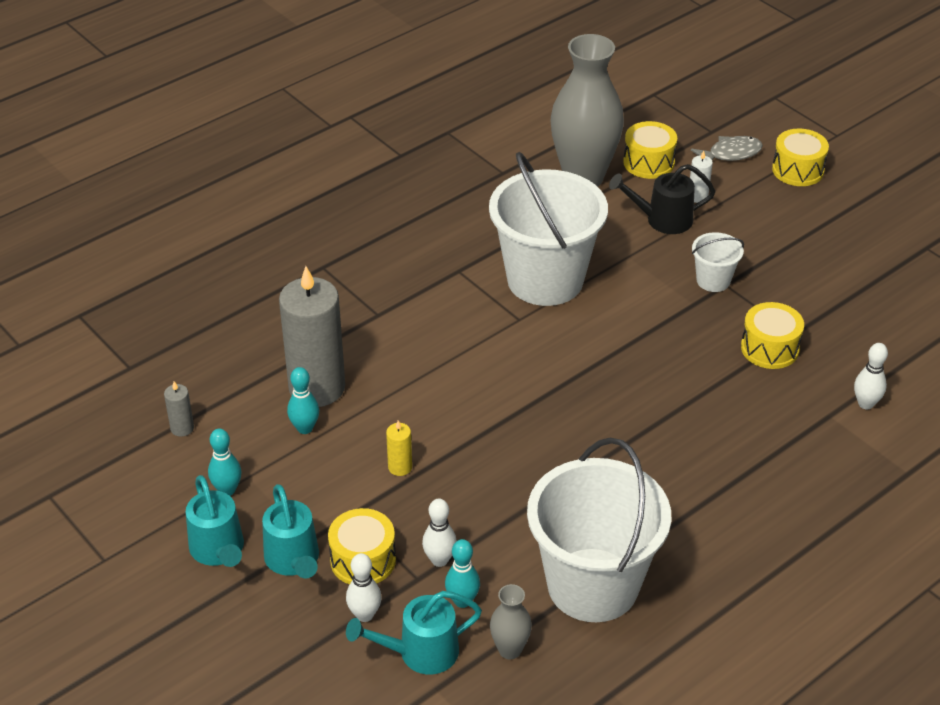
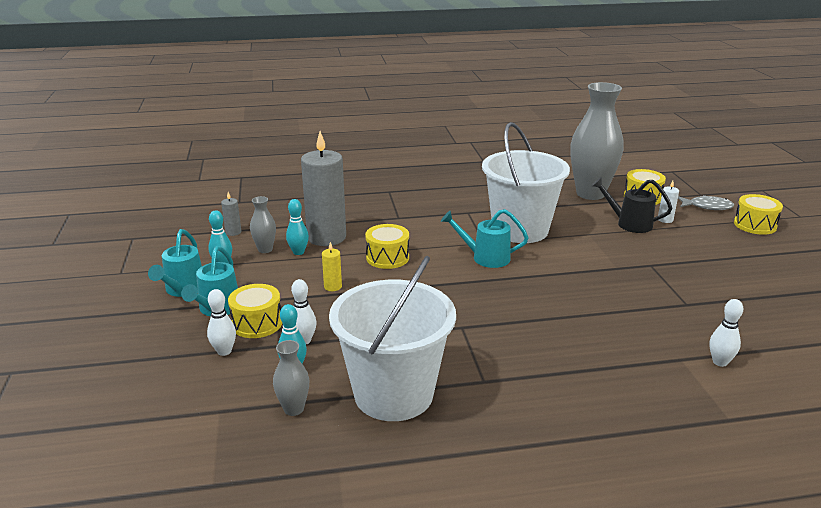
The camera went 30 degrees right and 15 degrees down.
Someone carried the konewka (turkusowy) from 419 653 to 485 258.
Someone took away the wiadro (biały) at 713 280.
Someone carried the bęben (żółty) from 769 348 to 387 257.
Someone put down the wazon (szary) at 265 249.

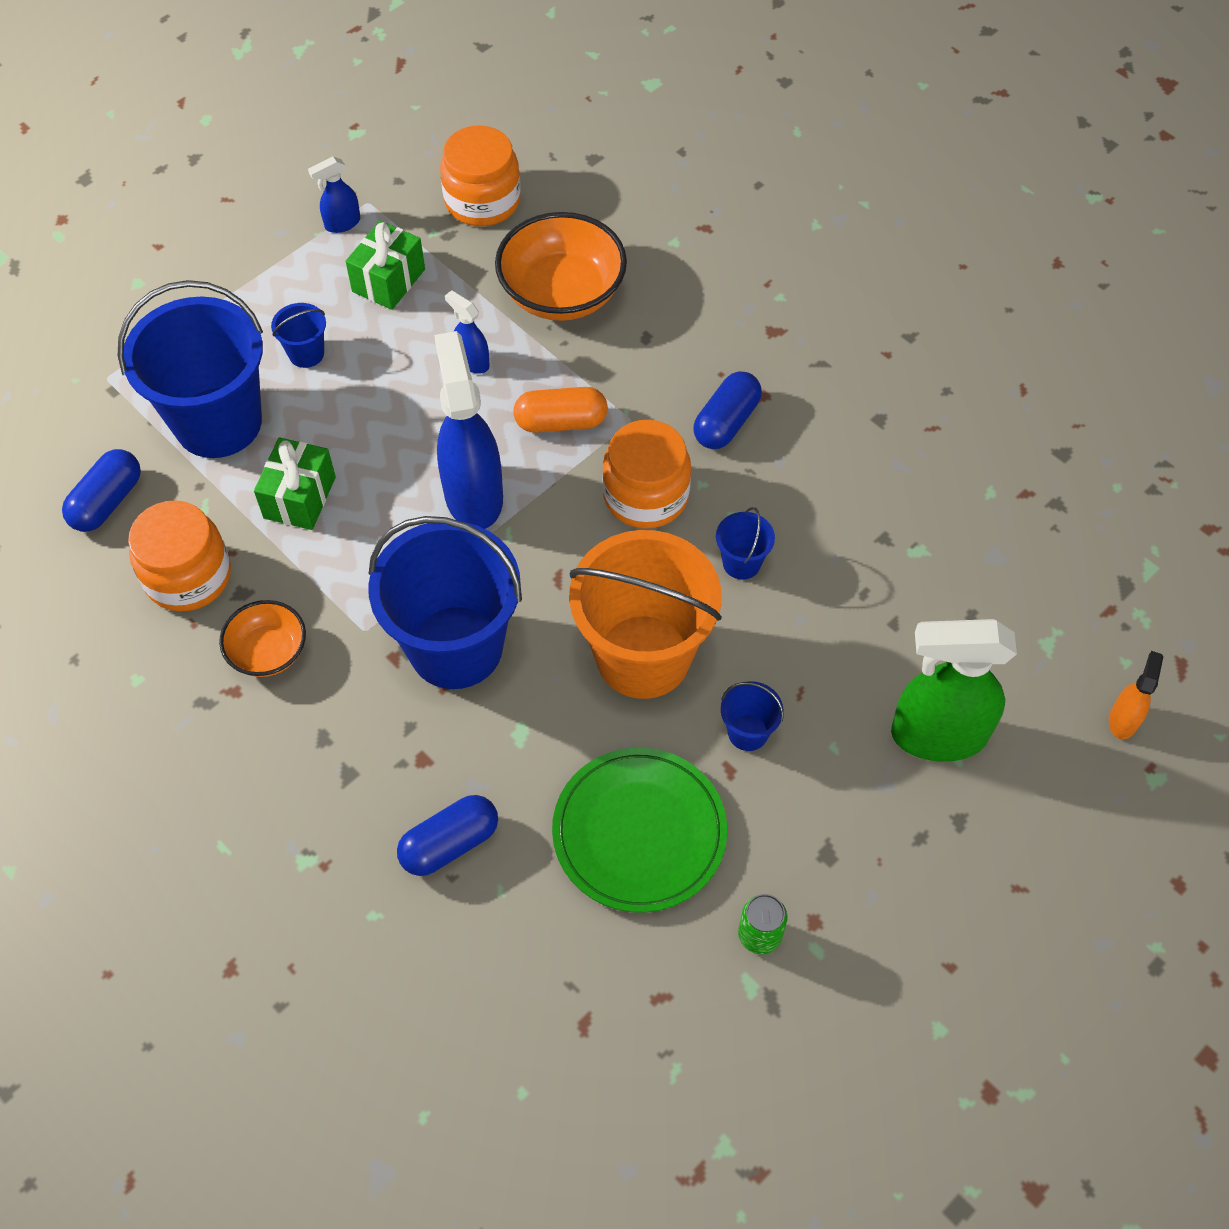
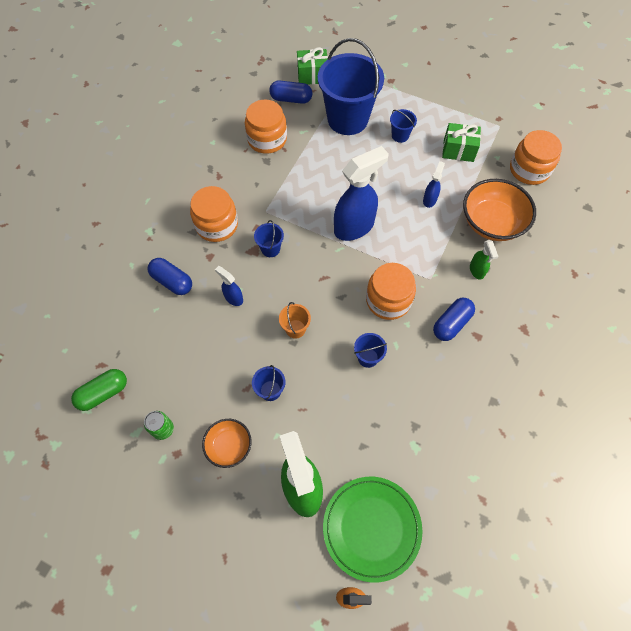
The camera went 70 degrees right and 5 degrees up.
Someone carried the miska (pomarańczowy) from 268 652 to 229 446.
Someone carried the prezent (zielony) from 299 497 to 312 75.
Someone carried the spryskiwacz (niebieski) from 342 223 to 233 298.
Someone scaled the wiadro (niebieski) at 456 647 by 0.42.
Someone took away the kapsułka (pomarańczowy) at 561 422.
Someone carried the talerz (zielony) from 639 832 to 371 528.
Someone scaled the wiadro (pomarańczowy) at 643 656 by 0.42.
Someone rotated the kapsułka (niebieski) at 726 422 by 60 degrees counterclockwise.
Someone put down the kapsułka (zielony) at 103 393.
Someone put down the słoik (pomarańczowy) at 217 225.
Someone put down the spryskiwacz (zielony) at 477 271.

——————————

**TASK DESCRIPTION:**
Leaving out every picture, repeat exactly the lines of the records from the start through the line that has "Someone carried the bęben".

**TASK OUTPUT:**
The camera went 30 degrees right and 15 degrees down.
Someone carried the konewka (turkusowy) from 419 653 to 485 258.
Someone took away the wiadro (biały) at 713 280.
Someone carried the bęben (żółty) from 769 348 to 387 257.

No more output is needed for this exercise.